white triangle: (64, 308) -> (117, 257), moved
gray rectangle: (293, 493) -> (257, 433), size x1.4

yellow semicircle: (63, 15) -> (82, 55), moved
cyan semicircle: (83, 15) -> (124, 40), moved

+ + +

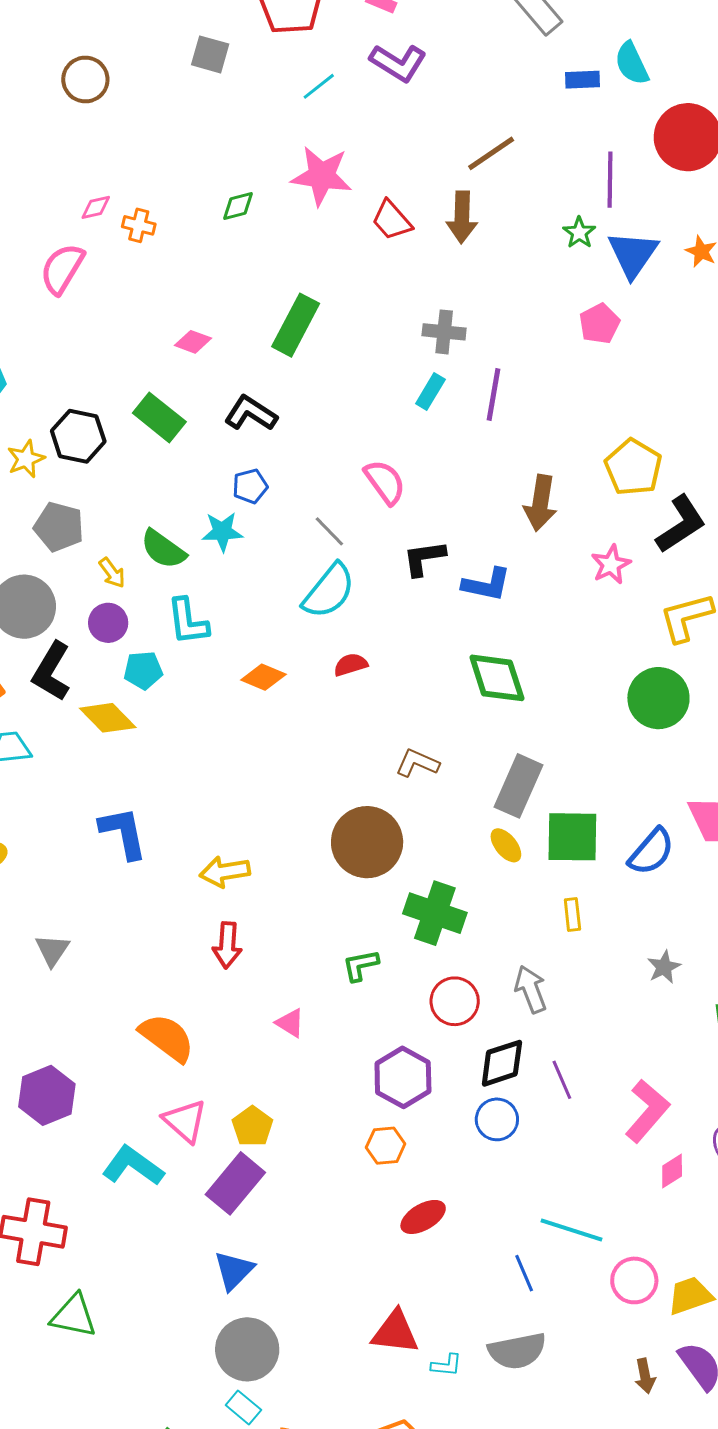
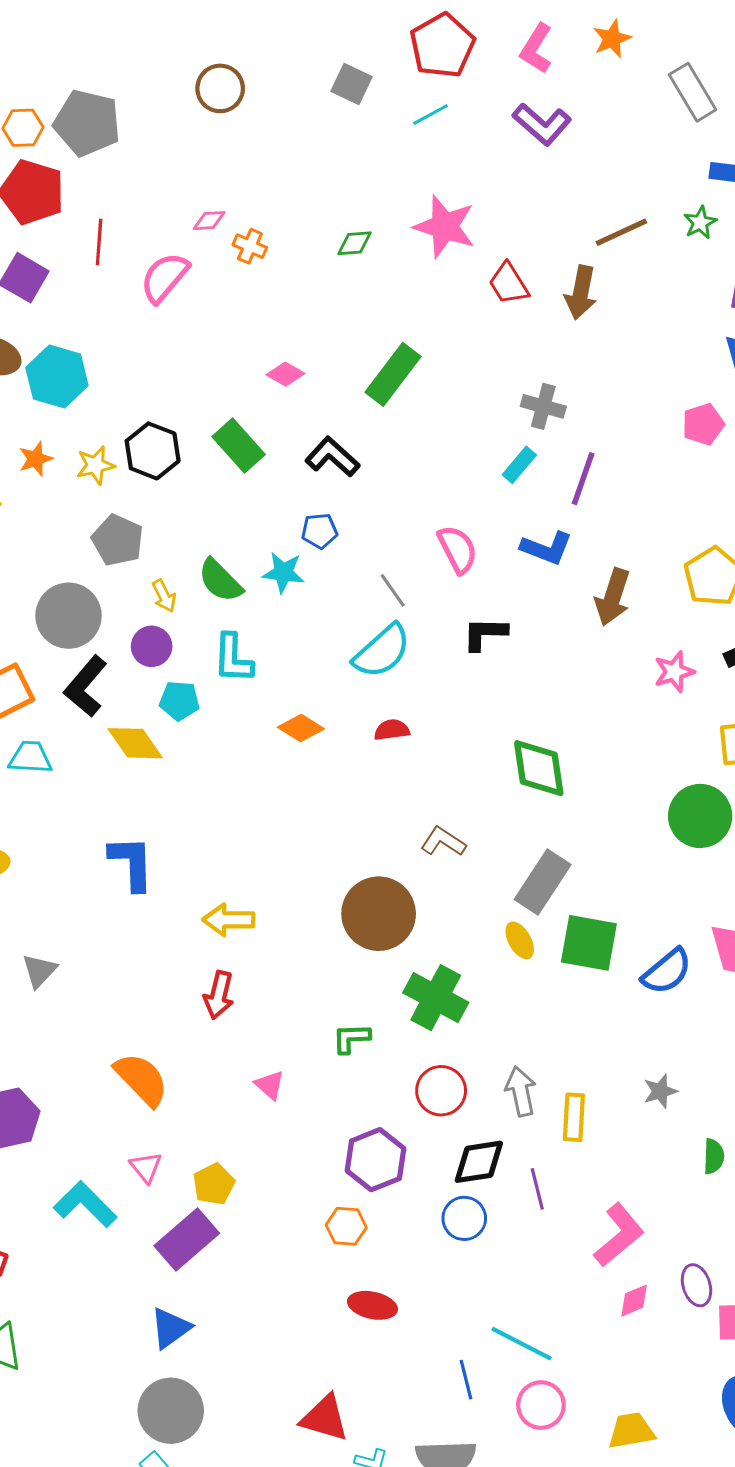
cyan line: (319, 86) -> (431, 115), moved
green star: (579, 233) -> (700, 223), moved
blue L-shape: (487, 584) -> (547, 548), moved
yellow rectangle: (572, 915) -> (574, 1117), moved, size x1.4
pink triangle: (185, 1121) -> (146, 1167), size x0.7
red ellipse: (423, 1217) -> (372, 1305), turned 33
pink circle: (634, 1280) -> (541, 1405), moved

+ + +

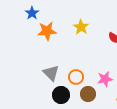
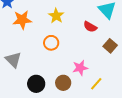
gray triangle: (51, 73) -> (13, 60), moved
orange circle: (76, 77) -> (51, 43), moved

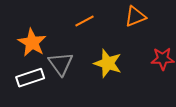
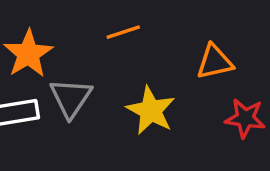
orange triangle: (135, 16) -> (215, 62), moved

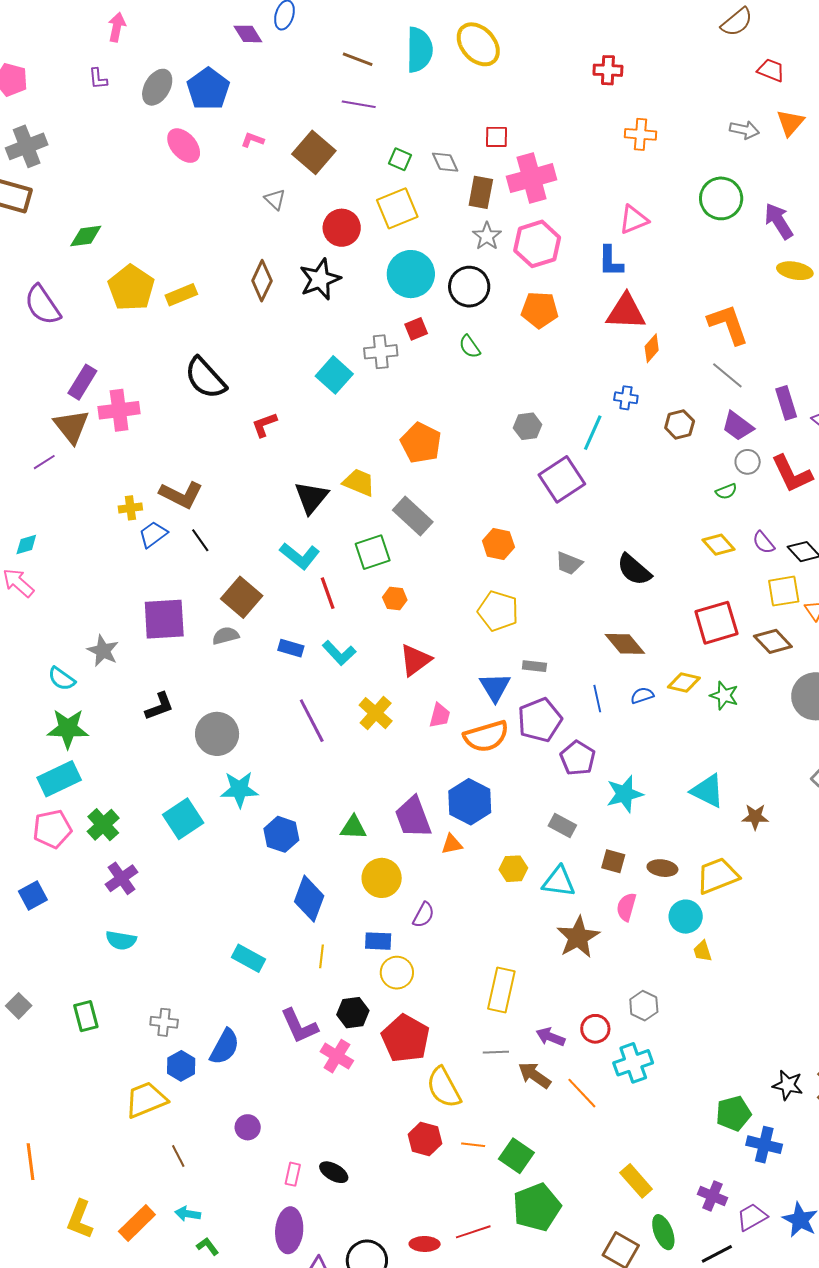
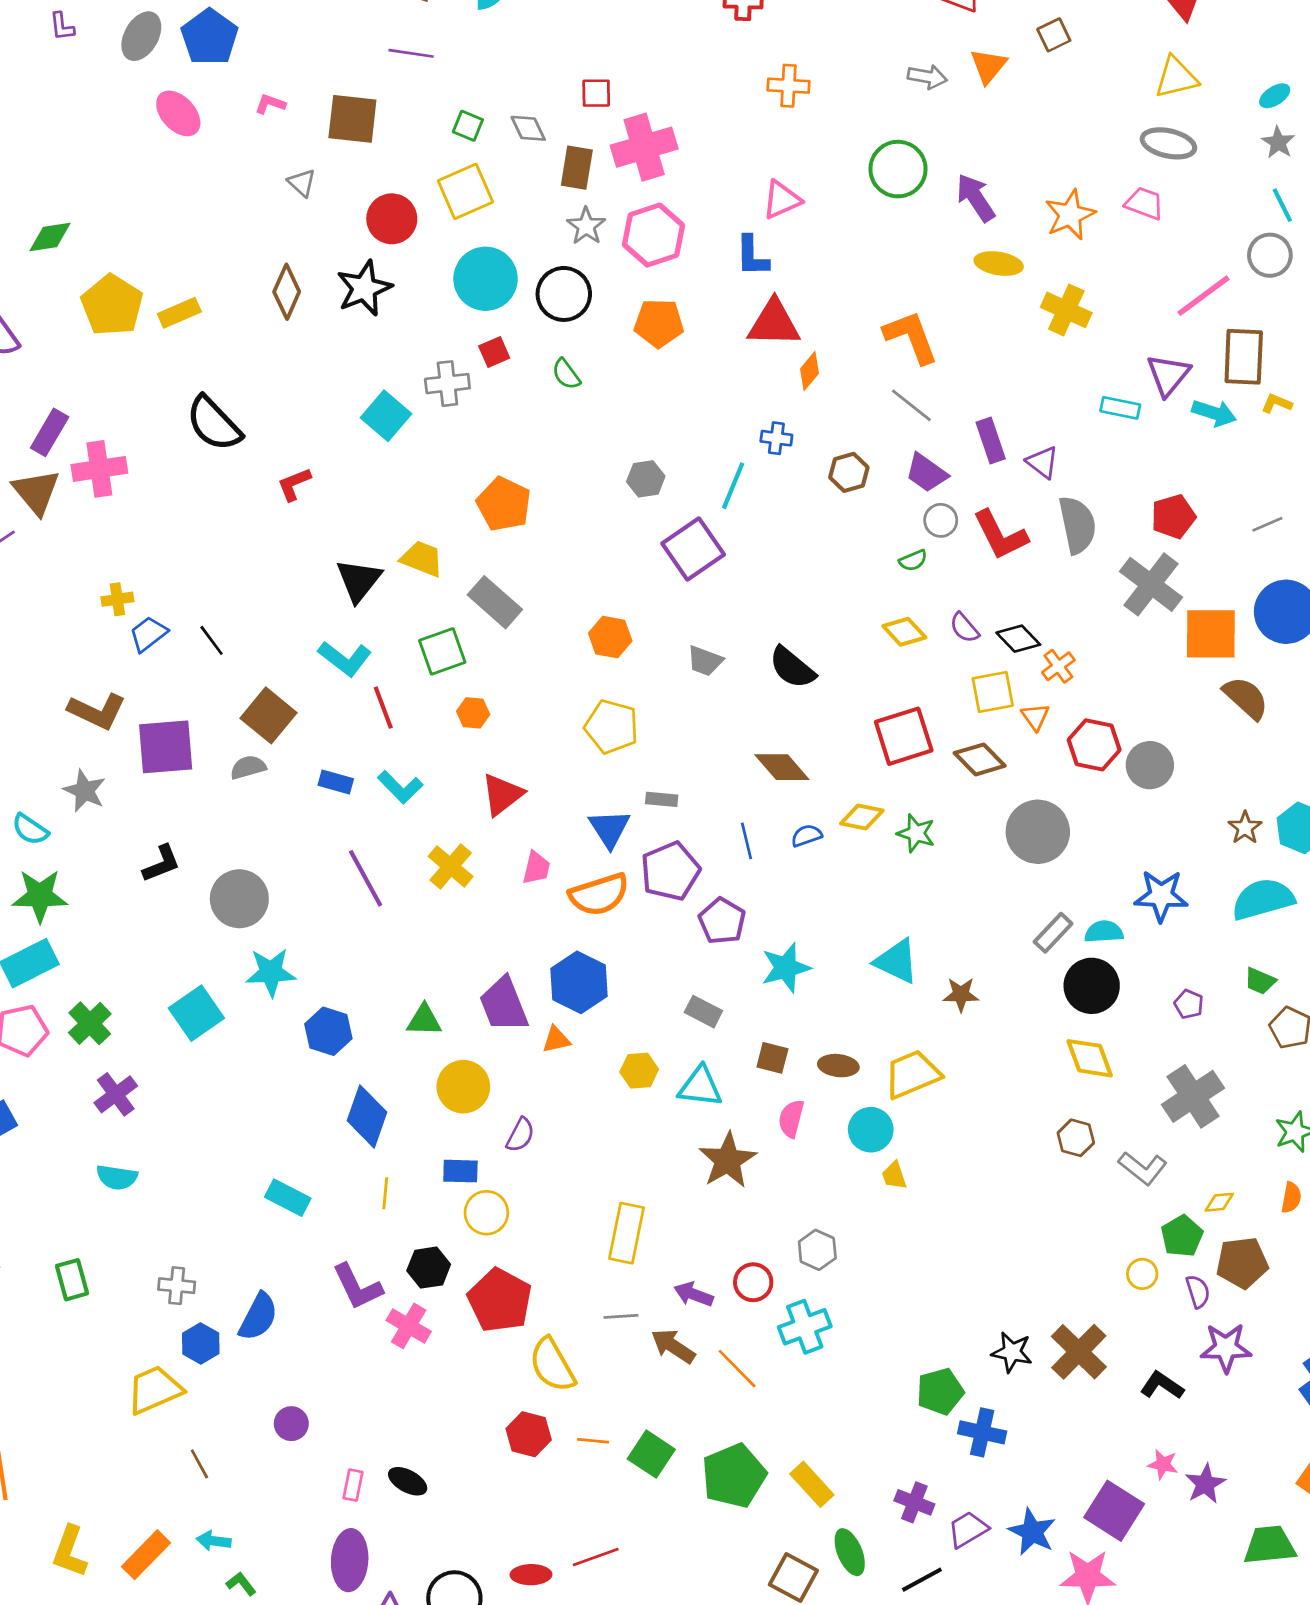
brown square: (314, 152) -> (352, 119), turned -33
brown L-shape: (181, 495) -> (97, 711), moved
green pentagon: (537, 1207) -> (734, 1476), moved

+ + +

The stretch above running from the line with "orange circle: (76, 77) -> (51, 43), moved" through the line with "green pentagon: (537, 1207)" is all you should copy, exactly, leaving out the pictures.

[Result of the task]
orange circle: (76, 77) -> (51, 43), moved

orange triangle: (135, 16) -> (215, 62), moved

brown square: (314, 152) -> (352, 119), turned -33
brown L-shape: (181, 495) -> (97, 711), moved
green pentagon: (537, 1207) -> (734, 1476), moved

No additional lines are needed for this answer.